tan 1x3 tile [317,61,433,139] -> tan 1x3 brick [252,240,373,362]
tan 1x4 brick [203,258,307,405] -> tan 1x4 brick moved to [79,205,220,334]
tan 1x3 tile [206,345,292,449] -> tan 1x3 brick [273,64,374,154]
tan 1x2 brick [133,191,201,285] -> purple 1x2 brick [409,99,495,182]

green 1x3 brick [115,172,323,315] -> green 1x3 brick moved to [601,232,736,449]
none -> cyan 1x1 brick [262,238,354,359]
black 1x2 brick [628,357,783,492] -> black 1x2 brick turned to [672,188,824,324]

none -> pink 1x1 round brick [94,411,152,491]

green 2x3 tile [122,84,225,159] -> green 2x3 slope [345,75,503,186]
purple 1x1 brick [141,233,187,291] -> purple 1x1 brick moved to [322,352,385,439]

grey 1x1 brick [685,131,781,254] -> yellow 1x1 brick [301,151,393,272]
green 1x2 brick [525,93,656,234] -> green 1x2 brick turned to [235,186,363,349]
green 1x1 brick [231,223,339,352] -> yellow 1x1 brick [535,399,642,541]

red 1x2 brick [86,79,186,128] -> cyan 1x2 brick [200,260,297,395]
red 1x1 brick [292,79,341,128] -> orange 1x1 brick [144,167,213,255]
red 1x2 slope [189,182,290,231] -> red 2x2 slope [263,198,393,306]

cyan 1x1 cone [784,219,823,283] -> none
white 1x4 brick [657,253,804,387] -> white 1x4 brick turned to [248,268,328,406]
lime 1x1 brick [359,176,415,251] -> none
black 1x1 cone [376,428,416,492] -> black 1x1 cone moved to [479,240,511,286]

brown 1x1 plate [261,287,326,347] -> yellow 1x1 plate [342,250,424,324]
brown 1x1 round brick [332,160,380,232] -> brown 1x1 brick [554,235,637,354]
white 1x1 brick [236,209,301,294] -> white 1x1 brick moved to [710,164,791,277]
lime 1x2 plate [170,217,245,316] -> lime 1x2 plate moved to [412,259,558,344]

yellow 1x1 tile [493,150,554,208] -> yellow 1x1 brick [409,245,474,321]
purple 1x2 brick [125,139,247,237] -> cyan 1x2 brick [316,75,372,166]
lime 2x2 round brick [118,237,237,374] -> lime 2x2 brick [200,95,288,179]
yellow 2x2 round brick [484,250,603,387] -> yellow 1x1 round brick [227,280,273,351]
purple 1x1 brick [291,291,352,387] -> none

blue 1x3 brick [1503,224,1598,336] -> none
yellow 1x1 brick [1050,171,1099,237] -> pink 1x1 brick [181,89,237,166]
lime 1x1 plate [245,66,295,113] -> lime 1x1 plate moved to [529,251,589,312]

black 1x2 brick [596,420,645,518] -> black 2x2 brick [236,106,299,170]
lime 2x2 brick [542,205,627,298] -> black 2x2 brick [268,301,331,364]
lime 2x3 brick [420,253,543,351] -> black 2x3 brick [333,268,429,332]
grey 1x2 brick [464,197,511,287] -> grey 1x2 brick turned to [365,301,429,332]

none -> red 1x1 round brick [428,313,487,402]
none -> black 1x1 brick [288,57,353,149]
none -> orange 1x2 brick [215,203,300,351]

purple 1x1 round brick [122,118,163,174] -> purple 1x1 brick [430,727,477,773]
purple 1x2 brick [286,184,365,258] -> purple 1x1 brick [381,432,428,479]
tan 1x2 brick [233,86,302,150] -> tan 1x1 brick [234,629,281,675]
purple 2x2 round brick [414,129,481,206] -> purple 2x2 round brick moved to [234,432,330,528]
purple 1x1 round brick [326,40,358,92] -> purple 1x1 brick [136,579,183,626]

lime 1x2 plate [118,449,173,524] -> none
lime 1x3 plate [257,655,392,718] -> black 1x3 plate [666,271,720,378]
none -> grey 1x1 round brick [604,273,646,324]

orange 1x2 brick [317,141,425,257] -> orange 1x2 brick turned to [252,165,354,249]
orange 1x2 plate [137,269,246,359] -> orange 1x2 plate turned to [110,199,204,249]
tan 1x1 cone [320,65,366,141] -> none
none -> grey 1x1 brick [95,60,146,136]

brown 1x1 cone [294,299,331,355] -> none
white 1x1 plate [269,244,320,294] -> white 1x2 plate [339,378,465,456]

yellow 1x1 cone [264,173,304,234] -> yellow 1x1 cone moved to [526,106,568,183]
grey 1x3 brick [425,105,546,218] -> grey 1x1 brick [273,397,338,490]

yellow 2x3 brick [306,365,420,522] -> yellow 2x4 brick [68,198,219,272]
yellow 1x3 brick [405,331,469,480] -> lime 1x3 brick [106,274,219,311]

# # # #

→ Instructions for the task
Copy out each line of the material above, word for word, from the first down to the line containing "lime 1x1 plate [245,66,295,113]". Add nothing.

→ Output for this exercise
tan 1x3 tile [317,61,433,139] -> tan 1x3 brick [252,240,373,362]
tan 1x4 brick [203,258,307,405] -> tan 1x4 brick moved to [79,205,220,334]
tan 1x3 tile [206,345,292,449] -> tan 1x3 brick [273,64,374,154]
tan 1x2 brick [133,191,201,285] -> purple 1x2 brick [409,99,495,182]

green 1x3 brick [115,172,323,315] -> green 1x3 brick moved to [601,232,736,449]
none -> cyan 1x1 brick [262,238,354,359]
black 1x2 brick [628,357,783,492] -> black 1x2 brick turned to [672,188,824,324]

none -> pink 1x1 round brick [94,411,152,491]

green 2x3 tile [122,84,225,159] -> green 2x3 slope [345,75,503,186]
purple 1x1 brick [141,233,187,291] -> purple 1x1 brick moved to [322,352,385,439]

grey 1x1 brick [685,131,781,254] -> yellow 1x1 brick [301,151,393,272]
green 1x2 brick [525,93,656,234] -> green 1x2 brick turned to [235,186,363,349]
green 1x1 brick [231,223,339,352] -> yellow 1x1 brick [535,399,642,541]

red 1x2 brick [86,79,186,128] -> cyan 1x2 brick [200,260,297,395]
red 1x1 brick [292,79,341,128] -> orange 1x1 brick [144,167,213,255]
red 1x2 slope [189,182,290,231] -> red 2x2 slope [263,198,393,306]

cyan 1x1 cone [784,219,823,283] -> none
white 1x4 brick [657,253,804,387] -> white 1x4 brick turned to [248,268,328,406]
lime 1x1 brick [359,176,415,251] -> none
black 1x1 cone [376,428,416,492] -> black 1x1 cone moved to [479,240,511,286]

brown 1x1 plate [261,287,326,347] -> yellow 1x1 plate [342,250,424,324]
brown 1x1 round brick [332,160,380,232] -> brown 1x1 brick [554,235,637,354]
white 1x1 brick [236,209,301,294] -> white 1x1 brick moved to [710,164,791,277]
lime 1x2 plate [170,217,245,316] -> lime 1x2 plate moved to [412,259,558,344]

yellow 1x1 tile [493,150,554,208] -> yellow 1x1 brick [409,245,474,321]
purple 1x2 brick [125,139,247,237] -> cyan 1x2 brick [316,75,372,166]
lime 2x2 round brick [118,237,237,374] -> lime 2x2 brick [200,95,288,179]
yellow 2x2 round brick [484,250,603,387] -> yellow 1x1 round brick [227,280,273,351]
purple 1x1 brick [291,291,352,387] -> none

blue 1x3 brick [1503,224,1598,336] -> none
yellow 1x1 brick [1050,171,1099,237] -> pink 1x1 brick [181,89,237,166]
lime 1x1 plate [245,66,295,113] -> lime 1x1 plate moved to [529,251,589,312]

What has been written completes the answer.